Look through the entries below, please, and copy every line with the word "moved".

*** Opening of Data supplied ***

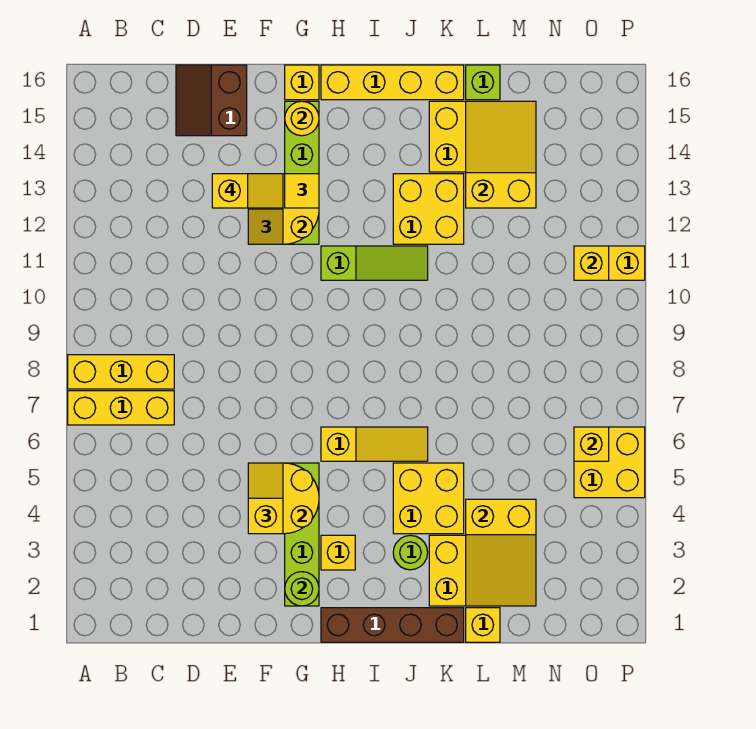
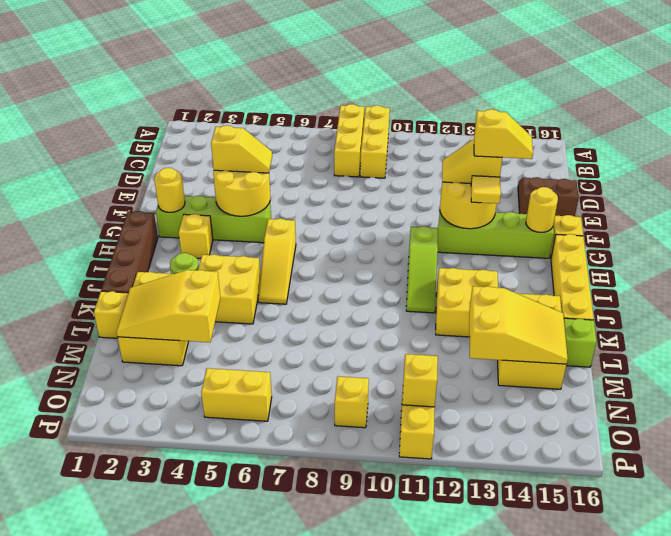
yellow 1x3 brick [68,391,174,425] -> yellow 1x3 brick moved to [360,105,390,178]
yellow 1x2 slope [212,174,283,208] -> yellow 1x2 slope turned to [474,109,533,159]
lime 1x1 round brick [285,572,319,606] -> yellow 1x1 round brick [154,168,185,212]
yellow 2x2 brick [574,427,645,498] -> yellow 1x2 brick [201,368,272,421]
yellow 1x1 brick [574,427,609,461] -> yellow 1x1 brick moved to [335,376,369,428]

*** Close of Data supplied ***

_Answer to this exercise:_
yellow 1x3 brick [68,391,174,425] -> yellow 1x3 brick moved to [360,105,390,178]
yellow 1x1 brick [574,427,609,461] -> yellow 1x1 brick moved to [335,376,369,428]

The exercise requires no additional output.